What the task asks
Can you return the data word for word, beginning at its start and ending after the line that contains "road 2 (unclassified): [(77,511),(0,194)]", with the pictures left out?

[Extracted records]
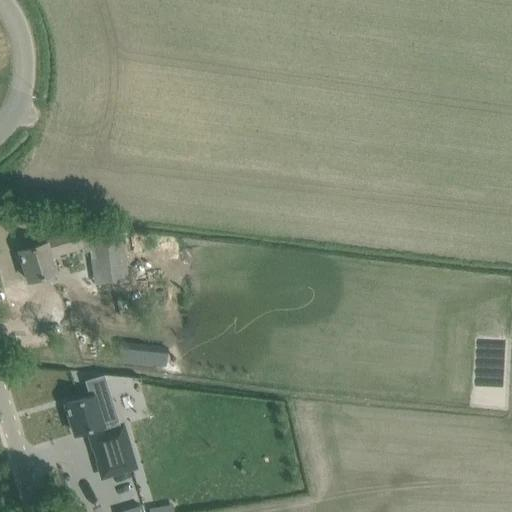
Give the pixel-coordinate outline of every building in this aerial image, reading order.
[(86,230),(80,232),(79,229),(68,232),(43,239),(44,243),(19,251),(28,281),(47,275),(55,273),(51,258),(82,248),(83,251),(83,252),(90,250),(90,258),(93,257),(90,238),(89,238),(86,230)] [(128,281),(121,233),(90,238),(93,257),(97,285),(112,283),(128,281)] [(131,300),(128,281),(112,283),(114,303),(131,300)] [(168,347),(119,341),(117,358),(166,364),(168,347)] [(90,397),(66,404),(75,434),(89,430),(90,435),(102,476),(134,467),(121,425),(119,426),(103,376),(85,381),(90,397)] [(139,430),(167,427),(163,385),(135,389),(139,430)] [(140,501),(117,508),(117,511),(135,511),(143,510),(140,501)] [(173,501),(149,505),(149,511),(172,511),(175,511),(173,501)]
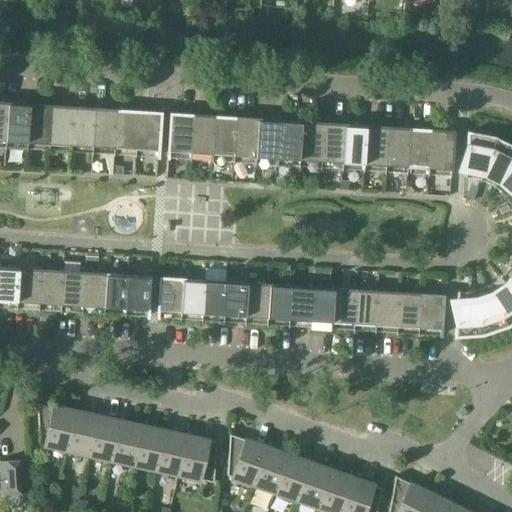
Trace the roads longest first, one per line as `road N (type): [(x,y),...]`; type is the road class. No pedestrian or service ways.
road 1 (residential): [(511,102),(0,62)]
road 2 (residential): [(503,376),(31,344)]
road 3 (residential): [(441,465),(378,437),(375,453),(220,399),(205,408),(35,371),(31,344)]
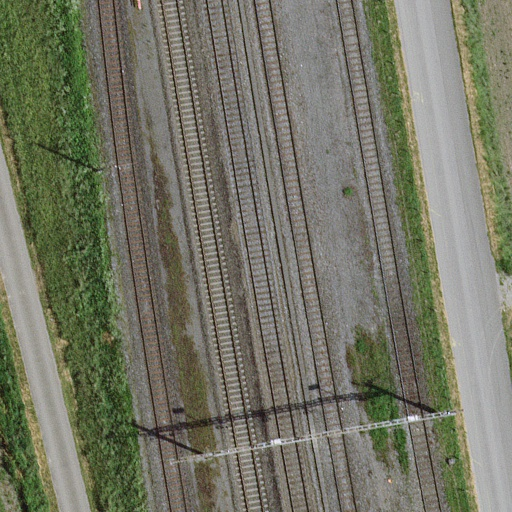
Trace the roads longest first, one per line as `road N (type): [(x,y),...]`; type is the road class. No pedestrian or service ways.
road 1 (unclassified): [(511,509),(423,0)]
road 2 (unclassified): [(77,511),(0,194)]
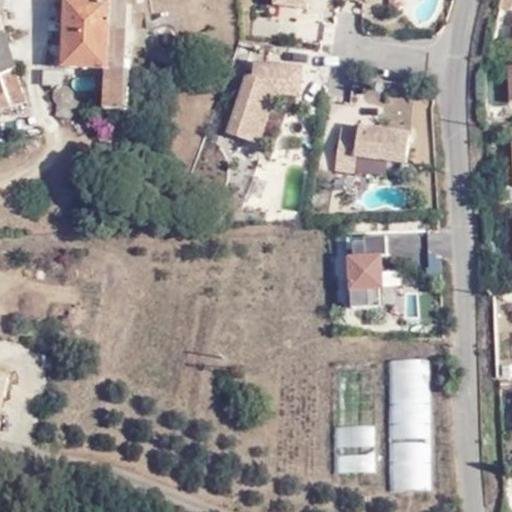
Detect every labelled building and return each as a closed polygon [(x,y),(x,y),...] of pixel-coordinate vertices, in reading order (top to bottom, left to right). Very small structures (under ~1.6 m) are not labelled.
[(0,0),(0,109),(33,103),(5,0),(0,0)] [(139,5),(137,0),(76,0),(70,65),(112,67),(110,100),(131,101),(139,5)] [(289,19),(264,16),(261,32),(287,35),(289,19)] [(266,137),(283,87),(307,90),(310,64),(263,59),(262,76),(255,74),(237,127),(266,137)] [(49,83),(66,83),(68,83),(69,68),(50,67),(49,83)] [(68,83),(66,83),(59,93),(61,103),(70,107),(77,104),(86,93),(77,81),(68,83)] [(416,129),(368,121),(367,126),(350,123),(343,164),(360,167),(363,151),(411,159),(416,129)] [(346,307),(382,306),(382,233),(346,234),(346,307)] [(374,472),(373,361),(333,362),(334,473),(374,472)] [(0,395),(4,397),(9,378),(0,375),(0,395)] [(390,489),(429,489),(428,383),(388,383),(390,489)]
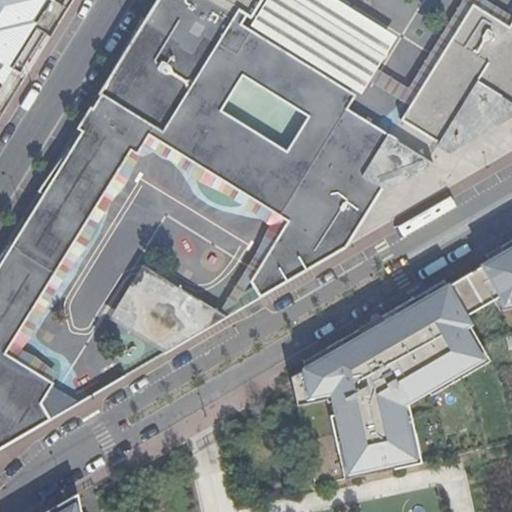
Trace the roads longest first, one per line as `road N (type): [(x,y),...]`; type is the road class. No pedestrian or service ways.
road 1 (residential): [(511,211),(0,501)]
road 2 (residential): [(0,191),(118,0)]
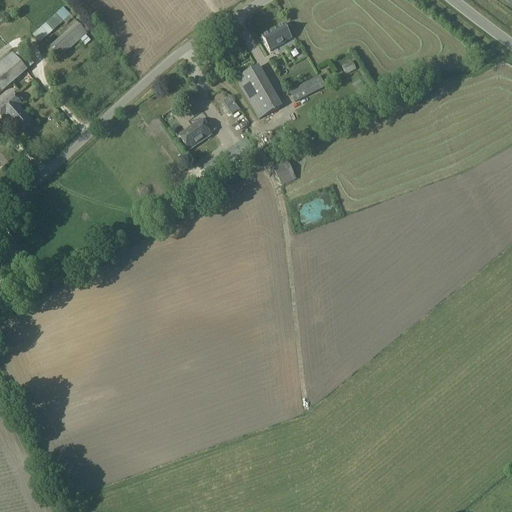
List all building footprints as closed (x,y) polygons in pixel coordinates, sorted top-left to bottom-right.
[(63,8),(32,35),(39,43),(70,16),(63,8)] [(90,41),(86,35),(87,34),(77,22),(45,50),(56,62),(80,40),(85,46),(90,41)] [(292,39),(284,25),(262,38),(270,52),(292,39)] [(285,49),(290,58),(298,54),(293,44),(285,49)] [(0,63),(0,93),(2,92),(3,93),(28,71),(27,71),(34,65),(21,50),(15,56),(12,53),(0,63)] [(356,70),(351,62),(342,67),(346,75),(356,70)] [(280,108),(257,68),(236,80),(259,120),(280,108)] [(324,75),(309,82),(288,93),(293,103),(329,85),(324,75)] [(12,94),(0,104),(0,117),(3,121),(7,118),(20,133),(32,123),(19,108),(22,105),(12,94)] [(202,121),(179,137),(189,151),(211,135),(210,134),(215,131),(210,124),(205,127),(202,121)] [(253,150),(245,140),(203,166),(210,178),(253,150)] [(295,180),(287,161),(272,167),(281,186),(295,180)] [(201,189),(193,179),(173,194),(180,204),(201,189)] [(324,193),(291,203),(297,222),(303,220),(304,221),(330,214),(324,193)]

Exercise output
Give the pixel-coordinate outline of every building in this aerial image, reading order.
[(86,230),(80,232),(79,229),(68,232),(43,239),(44,243),(19,251),(28,281),(47,275),(55,273),(51,258),(82,248),(83,251),(83,252),(90,250),(90,258),(93,257),(90,238),(89,238),(86,230)] [(128,281),(121,233),(90,238),(93,257),(97,285),(112,283),(128,281)] [(131,300),(128,281),(112,283),(114,303),(131,300)] [(168,347),(119,341),(117,358),(166,364),(168,347)] [(90,397),(66,404),(75,434),(89,430),(90,435),(102,476),(134,467),(121,425),(119,426),(103,376),(85,381),(90,397)] [(139,430),(167,427),(163,385),(135,389),(139,430)] [(140,501),(117,508),(117,511),(135,511),(143,510),(140,501)] [(173,501),(149,505),(149,511),(172,511),(175,511),(173,501)]
Trace the roads longest first, one per line as `road N (type): [(x,y),...]`; type is the road class. No pedestrian or service ways.
road 1 (residential): [(511,102),(0,62)]
road 2 (residential): [(503,376),(31,344)]
road 3 (residential): [(441,465),(378,437),(375,453),(220,399),(205,408),(35,371),(31,344)]
Trace the roads longest first, one per line as `road N (type): [(x,y),...]`; type is the road class. No pedestrian or service ways.
road 1 (unclassified): [(511,509),(423,0)]
road 2 (unclassified): [(77,511),(0,194)]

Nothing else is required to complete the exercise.